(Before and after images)
--*--

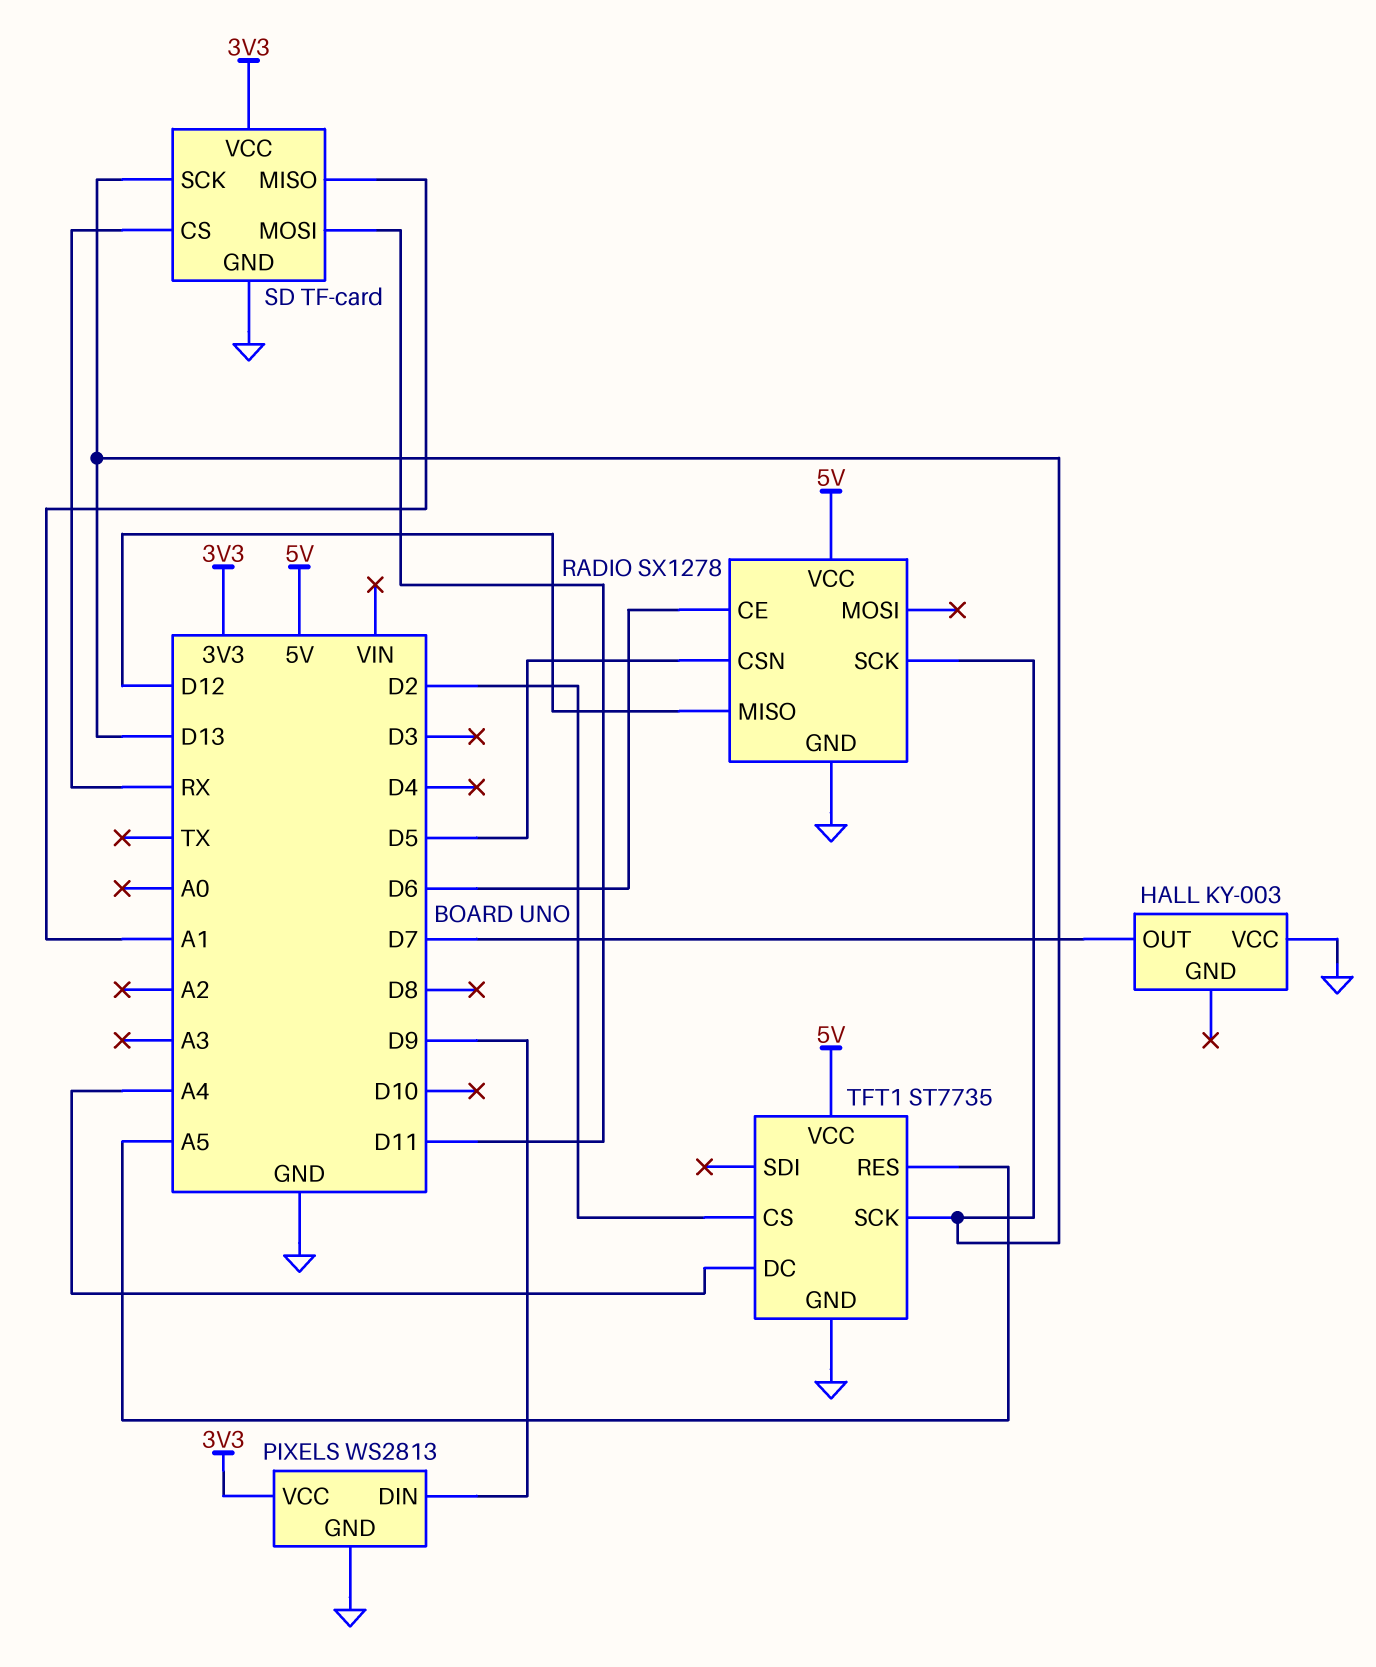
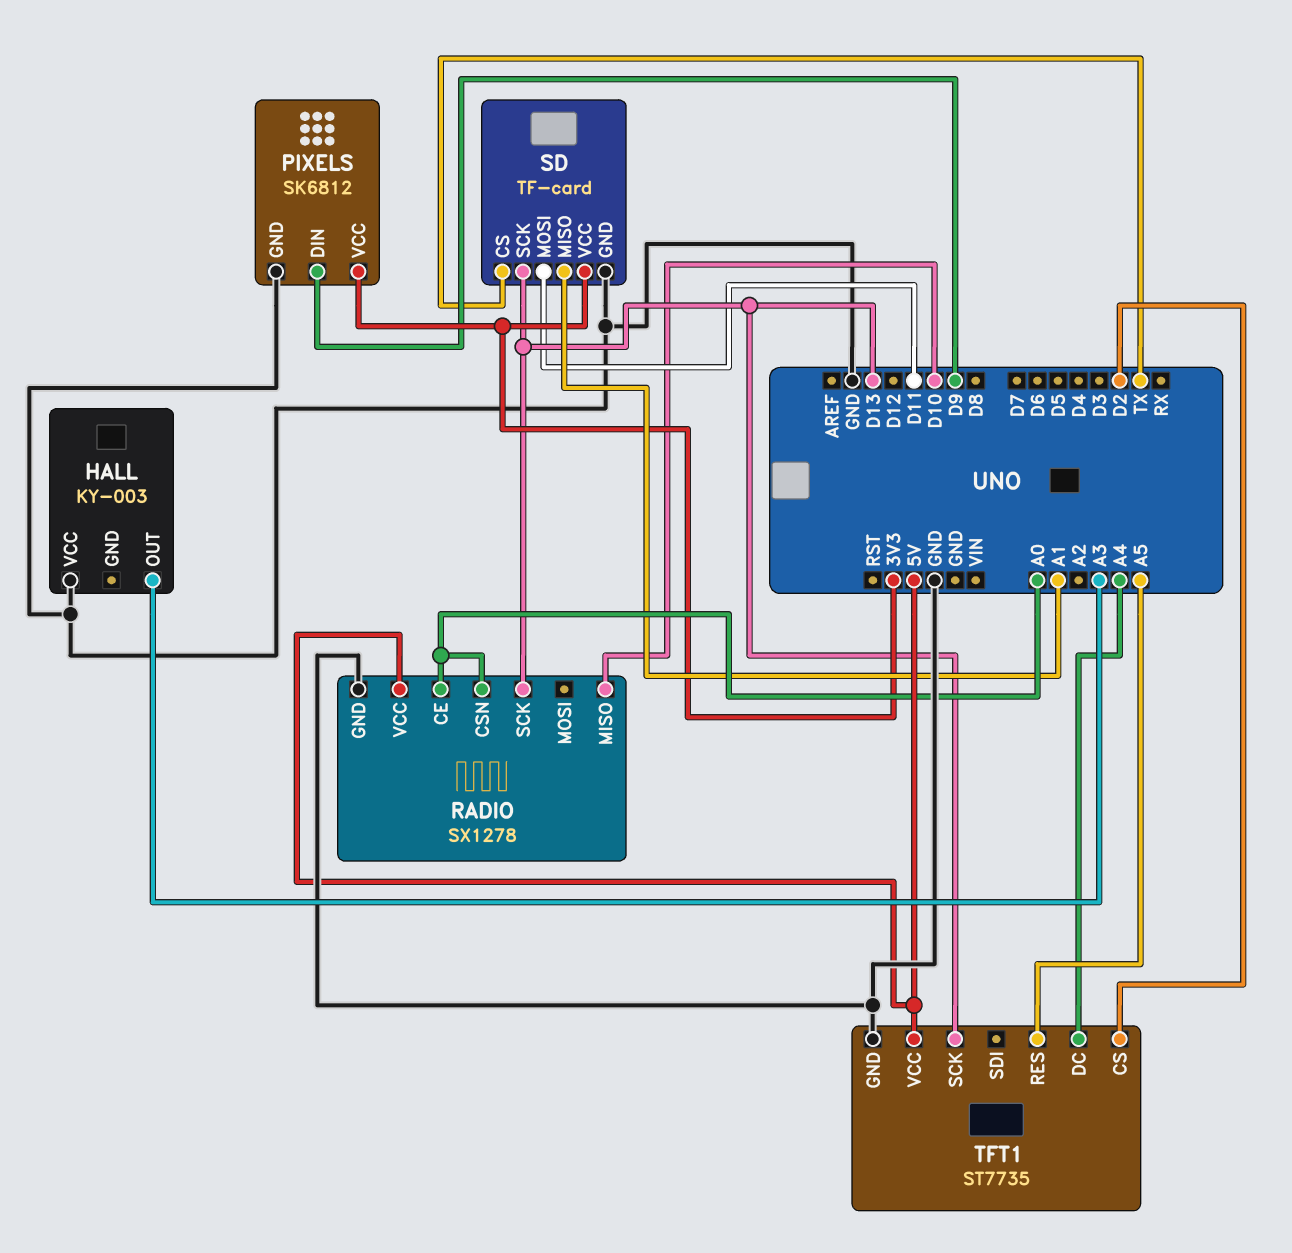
HALL pin OUT: D7 -> A3
PIXELS: WS2813 -> SK6812
RADIO pin CE: D6 -> A0
RADIO pin CSN: D5 -> A0
RADIO pin MISO: D12 -> D10
SD pin CS: RX -> TX

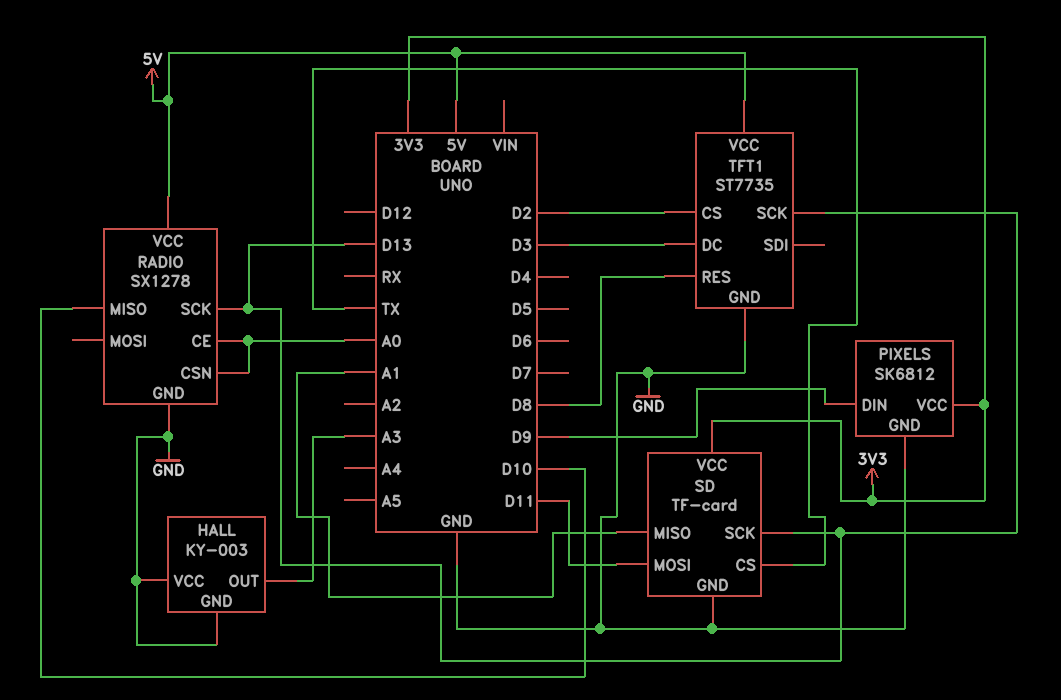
HALL pin GND: none -> GND
TFT1 pin DC: A4 -> D3
TFT1 pin RES: A5 -> D8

--*--

• [Problem details] The entries above need to be transcribed word for word, and the pictures stay out.

• [Problem solution]
HALL pin OUT: D7 -> A3
PIXELS: WS2813 -> SK6812
RADIO pin CE: D6 -> A0
RADIO pin CSN: D5 -> A0
RADIO pin MISO: D12 -> D10
SD pin CS: RX -> TX

HALL pin GND: none -> GND
TFT1 pin DC: A4 -> D3
TFT1 pin RES: A5 -> D8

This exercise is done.